### [Task statement]
Exact copy, pictures excluded: the lines from the one containing "(225, 188) = (213, 235): yellow" to the end of the listing.
━━━━━━━━
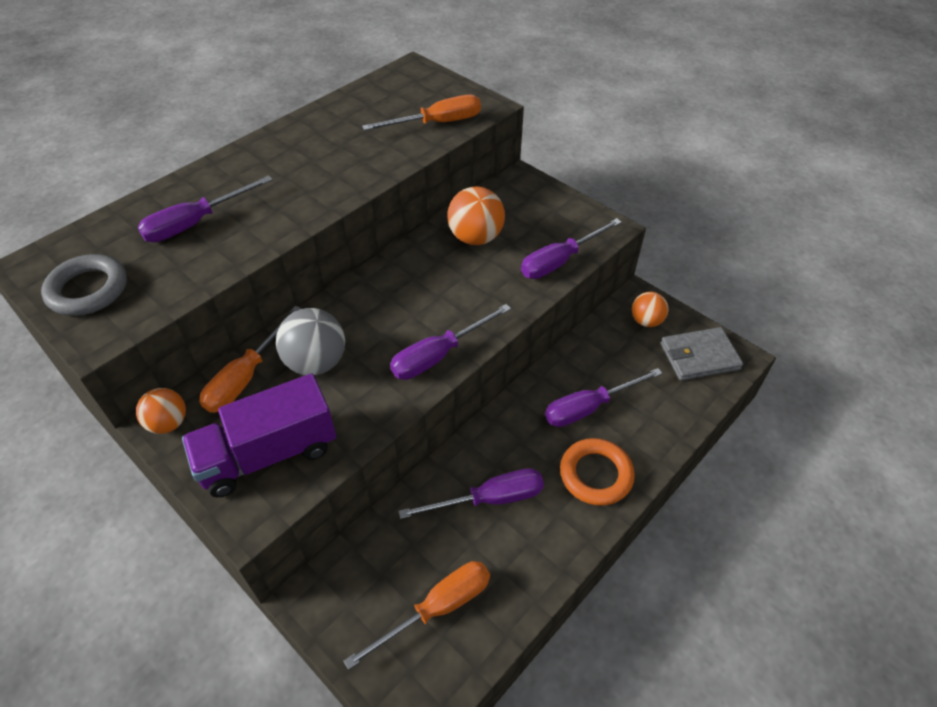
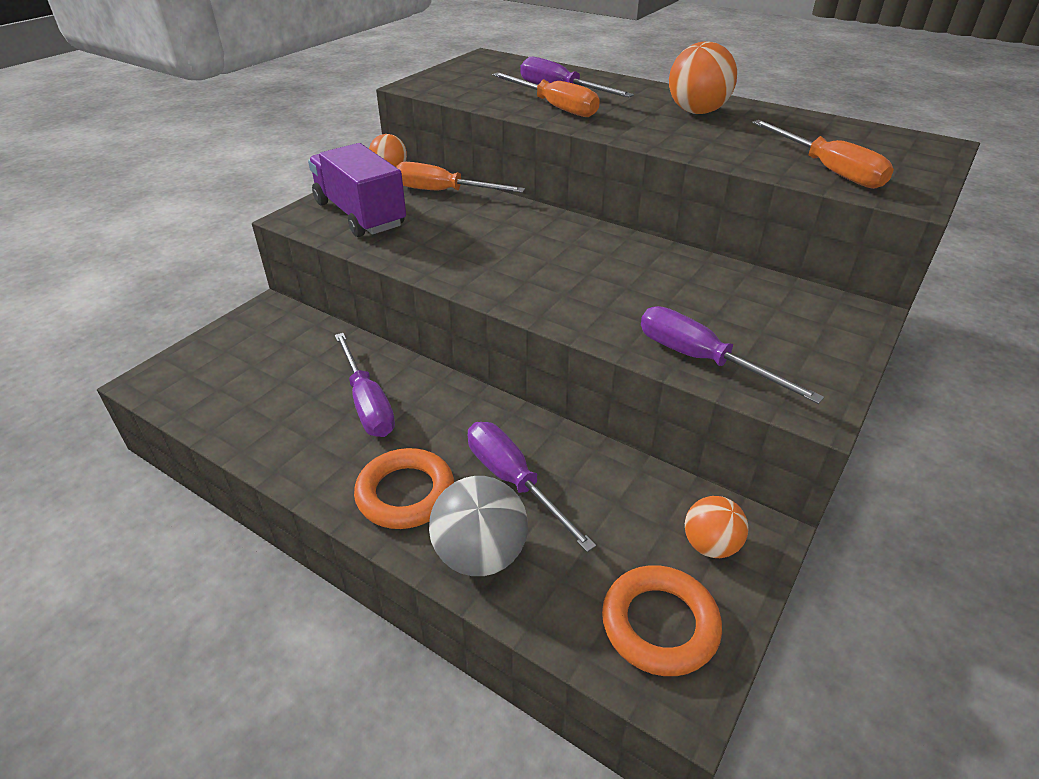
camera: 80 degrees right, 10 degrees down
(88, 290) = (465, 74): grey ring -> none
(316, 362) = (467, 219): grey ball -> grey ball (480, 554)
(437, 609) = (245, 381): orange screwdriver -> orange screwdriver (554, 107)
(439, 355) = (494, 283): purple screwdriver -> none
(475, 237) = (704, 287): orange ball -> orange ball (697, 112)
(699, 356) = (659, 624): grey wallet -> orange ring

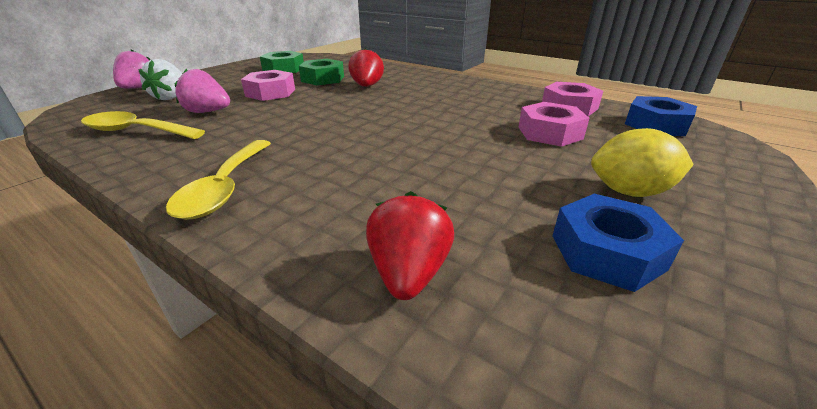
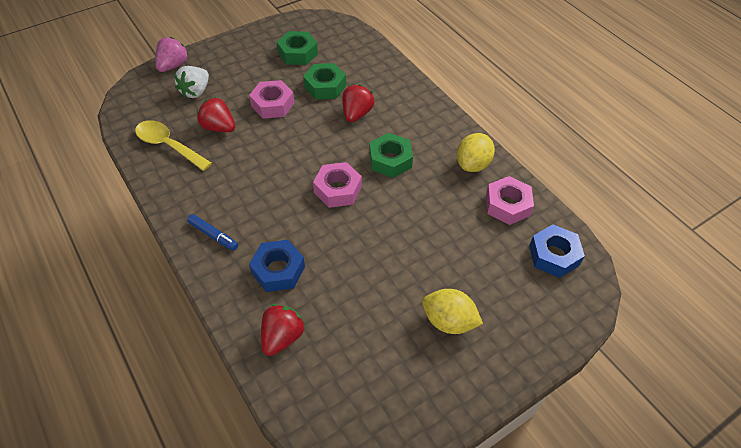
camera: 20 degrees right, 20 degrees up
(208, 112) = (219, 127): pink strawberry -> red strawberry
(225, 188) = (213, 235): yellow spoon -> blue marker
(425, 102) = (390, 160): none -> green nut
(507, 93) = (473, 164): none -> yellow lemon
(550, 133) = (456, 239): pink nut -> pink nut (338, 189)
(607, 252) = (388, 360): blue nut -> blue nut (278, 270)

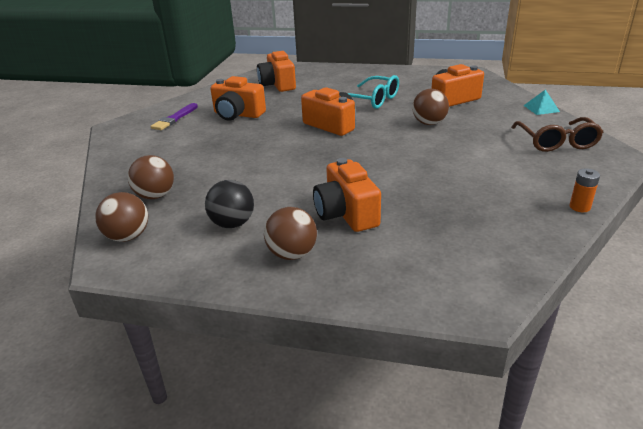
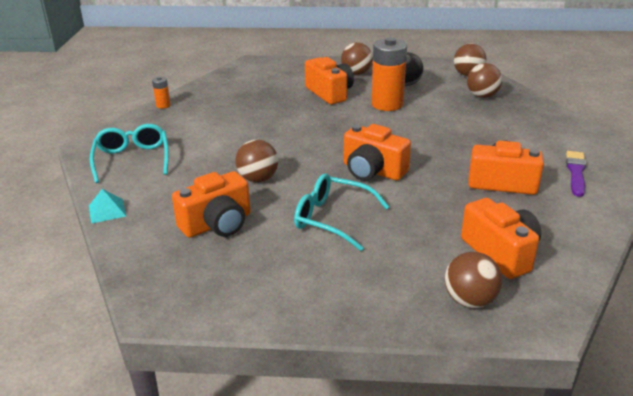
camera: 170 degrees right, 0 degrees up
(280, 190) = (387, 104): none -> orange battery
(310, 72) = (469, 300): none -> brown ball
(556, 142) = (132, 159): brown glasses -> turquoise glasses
━━━━━━━━
### [Written response]
(225, 188) = (213, 235): yellow spoon -> blue marker
(425, 102) = (390, 160): none -> green nut
(507, 93) = (473, 164): none -> yellow lemon
(550, 133) = (456, 239): pink nut -> pink nut (338, 189)
(607, 252) = (388, 360): blue nut -> blue nut (278, 270)

camera: 170 degrees right, 0 degrees up
(280, 190) = (387, 104): none -> orange battery
(310, 72) = (469, 300): none -> brown ball
(556, 142) = (132, 159): brown glasses -> turquoise glasses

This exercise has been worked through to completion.